_Requirement:_
Exact repetition is the task: copy every entry below.

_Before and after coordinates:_
== Segment start ==
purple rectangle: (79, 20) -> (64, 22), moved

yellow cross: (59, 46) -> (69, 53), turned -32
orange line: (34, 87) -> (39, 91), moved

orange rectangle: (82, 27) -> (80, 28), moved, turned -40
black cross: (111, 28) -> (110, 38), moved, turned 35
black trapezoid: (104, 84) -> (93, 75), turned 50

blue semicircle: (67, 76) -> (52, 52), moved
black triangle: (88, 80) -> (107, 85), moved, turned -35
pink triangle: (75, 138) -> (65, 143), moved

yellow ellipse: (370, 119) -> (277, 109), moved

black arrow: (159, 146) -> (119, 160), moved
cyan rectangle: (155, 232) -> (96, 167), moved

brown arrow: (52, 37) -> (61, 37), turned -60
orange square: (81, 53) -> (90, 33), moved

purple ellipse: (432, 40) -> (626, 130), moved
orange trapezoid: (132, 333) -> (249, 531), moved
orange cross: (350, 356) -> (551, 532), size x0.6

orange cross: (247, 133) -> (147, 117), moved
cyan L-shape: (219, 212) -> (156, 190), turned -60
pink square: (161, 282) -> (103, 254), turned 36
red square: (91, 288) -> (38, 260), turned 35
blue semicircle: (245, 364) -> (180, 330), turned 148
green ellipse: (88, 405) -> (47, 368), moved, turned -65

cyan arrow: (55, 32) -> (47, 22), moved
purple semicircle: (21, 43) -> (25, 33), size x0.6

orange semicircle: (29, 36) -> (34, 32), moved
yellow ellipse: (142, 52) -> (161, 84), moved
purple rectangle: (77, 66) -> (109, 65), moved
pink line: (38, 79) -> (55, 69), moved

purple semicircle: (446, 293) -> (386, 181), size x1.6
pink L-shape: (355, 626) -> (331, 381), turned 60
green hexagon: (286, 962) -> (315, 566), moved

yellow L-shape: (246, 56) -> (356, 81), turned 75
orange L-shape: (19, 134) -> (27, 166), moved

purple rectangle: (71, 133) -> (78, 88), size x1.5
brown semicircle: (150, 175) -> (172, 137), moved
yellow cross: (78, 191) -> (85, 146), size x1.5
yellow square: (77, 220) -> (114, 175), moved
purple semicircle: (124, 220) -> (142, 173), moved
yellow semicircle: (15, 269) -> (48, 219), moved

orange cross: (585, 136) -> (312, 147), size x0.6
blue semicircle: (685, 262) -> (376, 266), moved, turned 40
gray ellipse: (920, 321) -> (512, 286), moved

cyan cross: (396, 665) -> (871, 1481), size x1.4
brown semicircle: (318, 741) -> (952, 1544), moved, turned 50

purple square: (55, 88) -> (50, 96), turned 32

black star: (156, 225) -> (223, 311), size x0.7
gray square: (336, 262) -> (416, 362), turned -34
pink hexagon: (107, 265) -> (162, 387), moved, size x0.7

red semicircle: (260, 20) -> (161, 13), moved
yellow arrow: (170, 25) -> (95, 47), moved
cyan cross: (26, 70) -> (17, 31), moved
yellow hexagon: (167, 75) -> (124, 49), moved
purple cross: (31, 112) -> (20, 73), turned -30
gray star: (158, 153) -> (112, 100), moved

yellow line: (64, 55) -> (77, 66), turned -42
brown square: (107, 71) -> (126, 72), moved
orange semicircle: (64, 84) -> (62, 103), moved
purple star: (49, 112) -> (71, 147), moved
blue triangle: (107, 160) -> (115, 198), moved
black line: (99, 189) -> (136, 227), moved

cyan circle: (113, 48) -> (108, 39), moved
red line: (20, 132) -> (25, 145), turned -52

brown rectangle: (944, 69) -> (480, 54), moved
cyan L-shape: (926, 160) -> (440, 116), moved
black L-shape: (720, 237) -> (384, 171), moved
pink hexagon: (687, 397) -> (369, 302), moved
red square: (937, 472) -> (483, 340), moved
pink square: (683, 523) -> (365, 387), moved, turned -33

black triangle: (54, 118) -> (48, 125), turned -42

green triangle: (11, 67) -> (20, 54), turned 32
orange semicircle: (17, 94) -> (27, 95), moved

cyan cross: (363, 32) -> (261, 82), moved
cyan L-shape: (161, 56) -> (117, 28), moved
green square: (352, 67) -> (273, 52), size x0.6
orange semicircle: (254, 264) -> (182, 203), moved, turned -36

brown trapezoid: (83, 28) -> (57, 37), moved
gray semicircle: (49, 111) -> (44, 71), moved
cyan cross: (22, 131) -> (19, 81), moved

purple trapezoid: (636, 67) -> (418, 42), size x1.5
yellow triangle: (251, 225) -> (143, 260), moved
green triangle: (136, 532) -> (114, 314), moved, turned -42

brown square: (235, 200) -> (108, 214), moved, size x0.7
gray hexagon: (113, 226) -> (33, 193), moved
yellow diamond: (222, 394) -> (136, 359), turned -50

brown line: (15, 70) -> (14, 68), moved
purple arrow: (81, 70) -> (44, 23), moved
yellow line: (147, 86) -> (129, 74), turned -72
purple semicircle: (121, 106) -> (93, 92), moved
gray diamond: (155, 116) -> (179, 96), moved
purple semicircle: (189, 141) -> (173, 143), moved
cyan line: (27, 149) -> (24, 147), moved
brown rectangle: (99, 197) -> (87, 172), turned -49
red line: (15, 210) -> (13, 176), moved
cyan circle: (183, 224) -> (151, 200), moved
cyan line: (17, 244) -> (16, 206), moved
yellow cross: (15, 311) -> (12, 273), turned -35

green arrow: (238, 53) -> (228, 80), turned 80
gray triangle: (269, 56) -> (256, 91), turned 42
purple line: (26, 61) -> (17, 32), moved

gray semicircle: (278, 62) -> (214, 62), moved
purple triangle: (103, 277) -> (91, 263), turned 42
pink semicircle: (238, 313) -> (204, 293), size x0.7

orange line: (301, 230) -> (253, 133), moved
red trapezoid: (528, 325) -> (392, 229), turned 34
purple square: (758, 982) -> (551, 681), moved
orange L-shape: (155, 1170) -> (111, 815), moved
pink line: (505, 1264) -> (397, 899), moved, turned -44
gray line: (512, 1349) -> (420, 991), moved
== Segment end ==
_Answer section:_
purple rectangle: (79, 20) -> (64, 22), moved

yellow cross: (59, 46) -> (69, 53), turned -32
orange line: (34, 87) -> (39, 91), moved

orange rectangle: (82, 27) -> (80, 28), moved, turned -40
black cross: (111, 28) -> (110, 38), moved, turned 35
black trapezoid: (104, 84) -> (93, 75), turned 50

blue semicircle: (67, 76) -> (52, 52), moved
black triangle: (88, 80) -> (107, 85), moved, turned -35
pink triangle: (75, 138) -> (65, 143), moved

yellow ellipse: (370, 119) -> (277, 109), moved

black arrow: (159, 146) -> (119, 160), moved
cyan rectangle: (155, 232) -> (96, 167), moved

brown arrow: (52, 37) -> (61, 37), turned -60
orange square: (81, 53) -> (90, 33), moved

purple ellipse: (432, 40) -> (626, 130), moved
orange trapezoid: (132, 333) -> (249, 531), moved
orange cross: (350, 356) -> (551, 532), size x0.6

orange cross: (247, 133) -> (147, 117), moved
cyan L-shape: (219, 212) -> (156, 190), turned -60
pink square: (161, 282) -> (103, 254), turned 36
red square: (91, 288) -> (38, 260), turned 35
blue semicircle: (245, 364) -> (180, 330), turned 148
green ellipse: (88, 405) -> (47, 368), moved, turned -65

cyan arrow: (55, 32) -> (47, 22), moved
purple semicircle: (21, 43) -> (25, 33), size x0.6

orange semicircle: (29, 36) -> (34, 32), moved
yellow ellipse: (142, 52) -> (161, 84), moved
purple rectangle: (77, 66) -> (109, 65), moved
pink line: (38, 79) -> (55, 69), moved

purple semicircle: (446, 293) -> (386, 181), size x1.6
pink L-shape: (355, 626) -> (331, 381), turned 60
green hexagon: (286, 962) -> (315, 566), moved

yellow L-shape: (246, 56) -> (356, 81), turned 75
orange L-shape: (19, 134) -> (27, 166), moved

purple rectangle: (71, 133) -> (78, 88), size x1.5
brown semicircle: (150, 175) -> (172, 137), moved
yellow cross: (78, 191) -> (85, 146), size x1.5
yellow square: (77, 220) -> (114, 175), moved
purple semicircle: (124, 220) -> (142, 173), moved
yellow semicircle: (15, 269) -> (48, 219), moved

orange cross: (585, 136) -> (312, 147), size x0.6
blue semicircle: (685, 262) -> (376, 266), moved, turned 40
gray ellipse: (920, 321) -> (512, 286), moved

cyan cross: (396, 665) -> (871, 1481), size x1.4
brown semicircle: (318, 741) -> (952, 1544), moved, turned 50

purple square: (55, 88) -> (50, 96), turned 32

black star: (156, 225) -> (223, 311), size x0.7
gray square: (336, 262) -> (416, 362), turned -34
pink hexagon: (107, 265) -> (162, 387), moved, size x0.7

red semicircle: (260, 20) -> (161, 13), moved
yellow arrow: (170, 25) -> (95, 47), moved
cyan cross: (26, 70) -> (17, 31), moved
yellow hexagon: (167, 75) -> (124, 49), moved
purple cross: (31, 112) -> (20, 73), turned -30
gray star: (158, 153) -> (112, 100), moved

yellow line: (64, 55) -> (77, 66), turned -42
brown square: (107, 71) -> (126, 72), moved
orange semicircle: (64, 84) -> (62, 103), moved
purple star: (49, 112) -> (71, 147), moved
blue triangle: (107, 160) -> (115, 198), moved
black line: (99, 189) -> (136, 227), moved

cyan circle: (113, 48) -> (108, 39), moved
red line: (20, 132) -> (25, 145), turned -52

brown rectangle: (944, 69) -> (480, 54), moved
cyan L-shape: (926, 160) -> (440, 116), moved
black L-shape: (720, 237) -> (384, 171), moved
pink hexagon: (687, 397) -> (369, 302), moved
red square: (937, 472) -> (483, 340), moved
pink square: (683, 523) -> (365, 387), moved, turned -33

black triangle: (54, 118) -> (48, 125), turned -42

green triangle: (11, 67) -> (20, 54), turned 32
orange semicircle: (17, 94) -> (27, 95), moved

cyan cross: (363, 32) -> (261, 82), moved
cyan L-shape: (161, 56) -> (117, 28), moved
green square: (352, 67) -> (273, 52), size x0.6
orange semicircle: (254, 264) -> (182, 203), moved, turned -36

brown trapezoid: (83, 28) -> (57, 37), moved
gray semicircle: (49, 111) -> (44, 71), moved
cyan cross: (22, 131) -> (19, 81), moved

purple trapezoid: (636, 67) -> (418, 42), size x1.5
yellow triangle: (251, 225) -> (143, 260), moved
green triangle: (136, 532) -> (114, 314), moved, turned -42

brown square: (235, 200) -> (108, 214), moved, size x0.7
gray hexagon: (113, 226) -> (33, 193), moved
yellow diamond: (222, 394) -> (136, 359), turned -50

brown line: (15, 70) -> (14, 68), moved
purple arrow: (81, 70) -> (44, 23), moved
yellow line: (147, 86) -> (129, 74), turned -72
purple semicircle: (121, 106) -> (93, 92), moved
gray diamond: (155, 116) -> (179, 96), moved
purple semicircle: (189, 141) -> (173, 143), moved
cyan line: (27, 149) -> (24, 147), moved
brown rectangle: (99, 197) -> (87, 172), turned -49
red line: (15, 210) -> (13, 176), moved
cyan circle: (183, 224) -> (151, 200), moved
cyan line: (17, 244) -> (16, 206), moved
yellow cross: (15, 311) -> (12, 273), turned -35

green arrow: (238, 53) -> (228, 80), turned 80
gray triangle: (269, 56) -> (256, 91), turned 42
purple line: (26, 61) -> (17, 32), moved

gray semicircle: (278, 62) -> (214, 62), moved
purple triangle: (103, 277) -> (91, 263), turned 42
pink semicircle: (238, 313) -> (204, 293), size x0.7

orange line: (301, 230) -> (253, 133), moved
red trapezoid: (528, 325) -> (392, 229), turned 34
purple square: (758, 982) -> (551, 681), moved
orange L-shape: (155, 1170) -> (111, 815), moved
pink line: (505, 1264) -> (397, 899), moved, turned -44
gray line: (512, 1349) -> (420, 991), moved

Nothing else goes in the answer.